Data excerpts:

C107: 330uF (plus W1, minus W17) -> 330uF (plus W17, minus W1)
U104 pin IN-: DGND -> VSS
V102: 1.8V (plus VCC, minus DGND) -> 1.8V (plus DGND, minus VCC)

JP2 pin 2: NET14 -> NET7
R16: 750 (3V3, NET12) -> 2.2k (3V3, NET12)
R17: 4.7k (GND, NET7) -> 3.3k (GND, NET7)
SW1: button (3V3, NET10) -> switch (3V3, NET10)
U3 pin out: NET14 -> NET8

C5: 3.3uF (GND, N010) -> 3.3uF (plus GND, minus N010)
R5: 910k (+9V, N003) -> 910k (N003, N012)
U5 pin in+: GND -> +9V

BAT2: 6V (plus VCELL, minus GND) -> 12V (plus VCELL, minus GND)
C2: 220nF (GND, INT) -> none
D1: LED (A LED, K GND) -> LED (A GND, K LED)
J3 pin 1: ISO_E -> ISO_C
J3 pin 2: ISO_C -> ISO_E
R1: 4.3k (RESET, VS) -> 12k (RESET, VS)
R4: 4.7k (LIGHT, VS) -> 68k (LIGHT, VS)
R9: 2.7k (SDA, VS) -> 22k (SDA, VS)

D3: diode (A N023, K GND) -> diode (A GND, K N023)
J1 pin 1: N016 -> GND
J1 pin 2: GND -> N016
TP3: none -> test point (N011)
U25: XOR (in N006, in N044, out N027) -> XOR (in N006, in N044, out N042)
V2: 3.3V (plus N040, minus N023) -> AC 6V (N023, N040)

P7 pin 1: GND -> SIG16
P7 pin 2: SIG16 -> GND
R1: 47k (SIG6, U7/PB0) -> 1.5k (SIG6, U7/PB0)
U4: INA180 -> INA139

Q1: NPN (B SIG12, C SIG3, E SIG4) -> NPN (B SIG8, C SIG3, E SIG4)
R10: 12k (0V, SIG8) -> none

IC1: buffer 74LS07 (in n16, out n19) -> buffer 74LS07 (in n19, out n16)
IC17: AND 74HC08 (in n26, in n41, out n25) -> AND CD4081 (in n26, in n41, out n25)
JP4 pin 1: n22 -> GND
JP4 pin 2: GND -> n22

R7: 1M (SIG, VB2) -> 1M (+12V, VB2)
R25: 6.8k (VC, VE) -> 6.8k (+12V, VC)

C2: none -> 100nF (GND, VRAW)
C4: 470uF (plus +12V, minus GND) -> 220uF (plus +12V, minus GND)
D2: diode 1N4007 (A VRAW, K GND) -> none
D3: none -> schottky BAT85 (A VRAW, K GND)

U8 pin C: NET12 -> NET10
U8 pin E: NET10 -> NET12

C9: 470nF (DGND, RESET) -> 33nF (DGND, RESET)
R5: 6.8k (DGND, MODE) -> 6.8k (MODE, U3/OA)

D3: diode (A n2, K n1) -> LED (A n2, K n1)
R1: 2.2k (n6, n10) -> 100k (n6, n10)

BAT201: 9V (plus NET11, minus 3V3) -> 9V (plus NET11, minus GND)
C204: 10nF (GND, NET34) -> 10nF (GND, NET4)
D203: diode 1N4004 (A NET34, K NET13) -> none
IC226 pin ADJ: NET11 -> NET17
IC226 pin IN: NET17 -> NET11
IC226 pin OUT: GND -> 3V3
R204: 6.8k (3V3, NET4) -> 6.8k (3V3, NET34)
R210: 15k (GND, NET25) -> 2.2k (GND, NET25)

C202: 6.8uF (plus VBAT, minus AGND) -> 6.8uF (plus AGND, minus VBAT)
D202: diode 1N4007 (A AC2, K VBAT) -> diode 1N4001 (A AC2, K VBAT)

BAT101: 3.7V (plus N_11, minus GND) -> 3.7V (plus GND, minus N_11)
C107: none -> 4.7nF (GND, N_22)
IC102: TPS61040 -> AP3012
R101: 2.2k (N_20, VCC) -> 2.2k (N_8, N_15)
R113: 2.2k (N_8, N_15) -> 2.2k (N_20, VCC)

* _What is being asked_:
Every entry, written out exactly, is what the response should contain.

* _Written response_:
C107: 330uF (plus W1, minus W17) -> 330uF (plus W17, minus W1)
U104 pin IN-: DGND -> VSS
V102: 1.8V (plus VCC, minus DGND) -> 1.8V (plus DGND, minus VCC)

JP2 pin 2: NET14 -> NET7
R16: 750 (3V3, NET12) -> 2.2k (3V3, NET12)
R17: 4.7k (GND, NET7) -> 3.3k (GND, NET7)
SW1: button (3V3, NET10) -> switch (3V3, NET10)
U3 pin out: NET14 -> NET8

C5: 3.3uF (GND, N010) -> 3.3uF (plus GND, minus N010)
R5: 910k (+9V, N003) -> 910k (N003, N012)
U5 pin in+: GND -> +9V

BAT2: 6V (plus VCELL, minus GND) -> 12V (plus VCELL, minus GND)
C2: 220nF (GND, INT) -> none
D1: LED (A LED, K GND) -> LED (A GND, K LED)
J3 pin 1: ISO_E -> ISO_C
J3 pin 2: ISO_C -> ISO_E
R1: 4.3k (RESET, VS) -> 12k (RESET, VS)
R4: 4.7k (LIGHT, VS) -> 68k (LIGHT, VS)
R9: 2.7k (SDA, VS) -> 22k (SDA, VS)

D3: diode (A N023, K GND) -> diode (A GND, K N023)
J1 pin 1: N016 -> GND
J1 pin 2: GND -> N016
TP3: none -> test point (N011)
U25: XOR (in N006, in N044, out N027) -> XOR (in N006, in N044, out N042)
V2: 3.3V (plus N040, minus N023) -> AC 6V (N023, N040)

P7 pin 1: GND -> SIG16
P7 pin 2: SIG16 -> GND
R1: 47k (SIG6, U7/PB0) -> 1.5k (SIG6, U7/PB0)
U4: INA180 -> INA139

Q1: NPN (B SIG12, C SIG3, E SIG4) -> NPN (B SIG8, C SIG3, E SIG4)
R10: 12k (0V, SIG8) -> none

IC1: buffer 74LS07 (in n16, out n19) -> buffer 74LS07 (in n19, out n16)
IC17: AND 74HC08 (in n26, in n41, out n25) -> AND CD4081 (in n26, in n41, out n25)
JP4 pin 1: n22 -> GND
JP4 pin 2: GND -> n22

R7: 1M (SIG, VB2) -> 1M (+12V, VB2)
R25: 6.8k (VC, VE) -> 6.8k (+12V, VC)

C2: none -> 100nF (GND, VRAW)
C4: 470uF (plus +12V, minus GND) -> 220uF (plus +12V, minus GND)
D2: diode 1N4007 (A VRAW, K GND) -> none
D3: none -> schottky BAT85 (A VRAW, K GND)

U8 pin C: NET12 -> NET10
U8 pin E: NET10 -> NET12

C9: 470nF (DGND, RESET) -> 33nF (DGND, RESET)
R5: 6.8k (DGND, MODE) -> 6.8k (MODE, U3/OA)

D3: diode (A n2, K n1) -> LED (A n2, K n1)
R1: 2.2k (n6, n10) -> 100k (n6, n10)

BAT201: 9V (plus NET11, minus 3V3) -> 9V (plus NET11, minus GND)
C204: 10nF (GND, NET34) -> 10nF (GND, NET4)
D203: diode 1N4004 (A NET34, K NET13) -> none
IC226 pin ADJ: NET11 -> NET17
IC226 pin IN: NET17 -> NET11
IC226 pin OUT: GND -> 3V3
R204: 6.8k (3V3, NET4) -> 6.8k (3V3, NET34)
R210: 15k (GND, NET25) -> 2.2k (GND, NET25)

C202: 6.8uF (plus VBAT, minus AGND) -> 6.8uF (plus AGND, minus VBAT)
D202: diode 1N4007 (A AC2, K VBAT) -> diode 1N4001 (A AC2, K VBAT)

BAT101: 3.7V (plus N_11, minus GND) -> 3.7V (plus GND, minus N_11)
C107: none -> 4.7nF (GND, N_22)
IC102: TPS61040 -> AP3012
R101: 2.2k (N_20, VCC) -> 2.2k (N_8, N_15)
R113: 2.2k (N_8, N_15) -> 2.2k (N_20, VCC)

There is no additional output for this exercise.